BEGIN

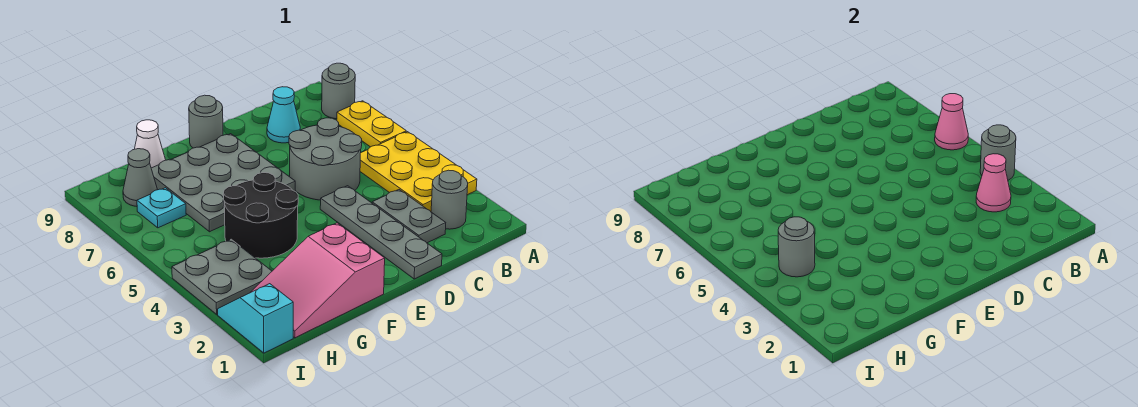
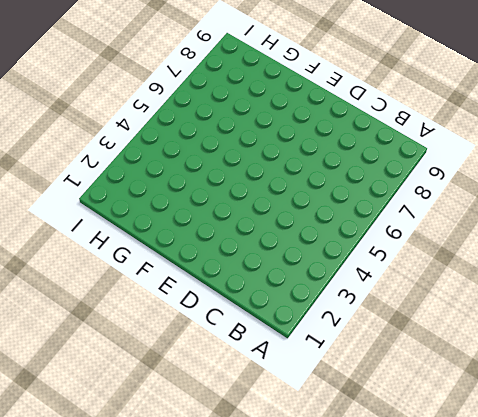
none -> yellow plate A3:B5 level 1
none -> yellow plate A6:A7 level 1
none -> grey round brick A8 level 1

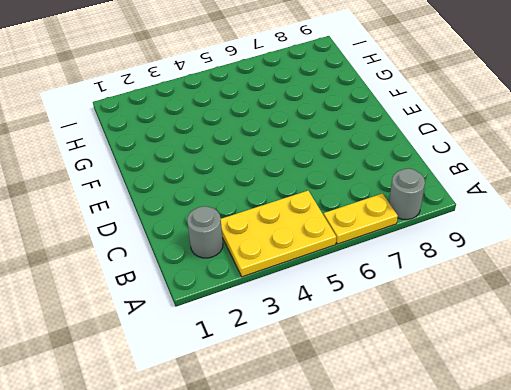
none -> grey plate C2:C3 level 1
none -> grey round brick C5:D6 level 1
none -> cyan cone C8 level 1

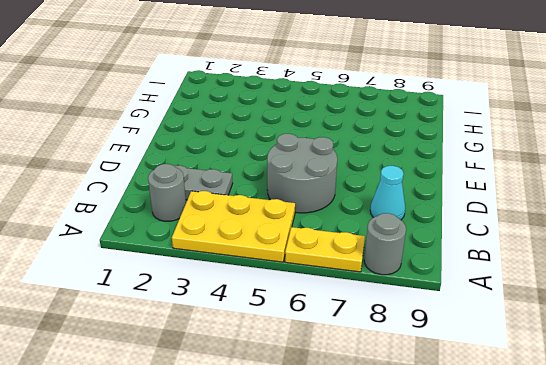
none -> grey plate D1:D4 level 1
none -> grey plate E6:G8 level 1
none -> grey round brick E9 level 1

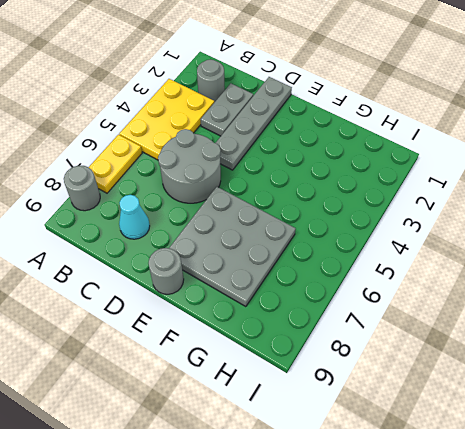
none -> pink slope F1:H2 level 1 top F
none -> black round brick F4:G5 level 1
none -> white cone G9 level 1

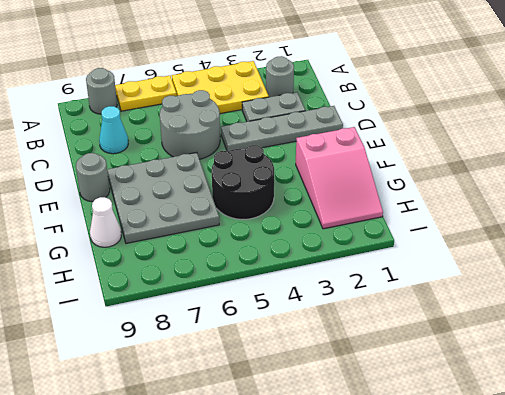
none -> grey plate H3:I4 level 1
none -> cyan plate H7 level 1
none -> grey cone H8 level 1

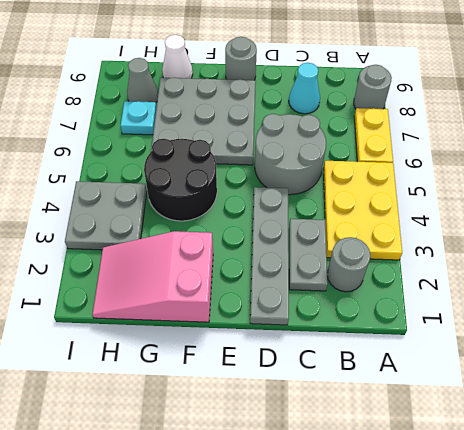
none -> cyan slope I1:I2 level 1 top 1
none -> grey round brick A4 level 2
none -> pink cone A6 level 2

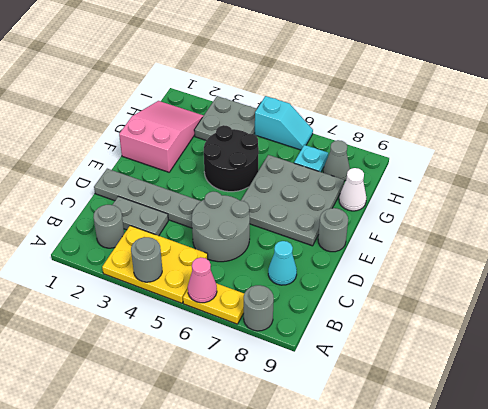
cyan slope I5:I6 level 1 top 5 -> cyan slope I1:I2 level 1 top 1
none -> pink cone B3 level 2
none -> grey round brick H4 level 2

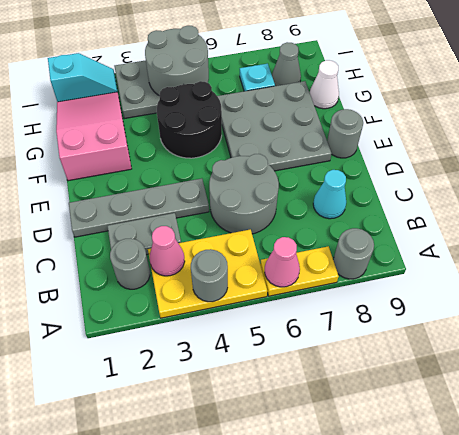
grey round brick H4:I5 level 2 -> grey round brick H4 level 2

END

EXERCISE DETAILS: In the material above, which lines fall between the one holding "none -> grey cone H8 level 1" and the one holding "none -> grey round brick H4 level 2", inclusive? Print exactly those, with the pictures left out.

ANSWER SECTION:
none -> grey cone H8 level 1

none -> cyan slope I1:I2 level 1 top 1
none -> grey round brick A4 level 2
none -> pink cone A6 level 2

cyan slope I5:I6 level 1 top 5 -> cyan slope I1:I2 level 1 top 1
none -> pink cone B3 level 2
none -> grey round brick H4 level 2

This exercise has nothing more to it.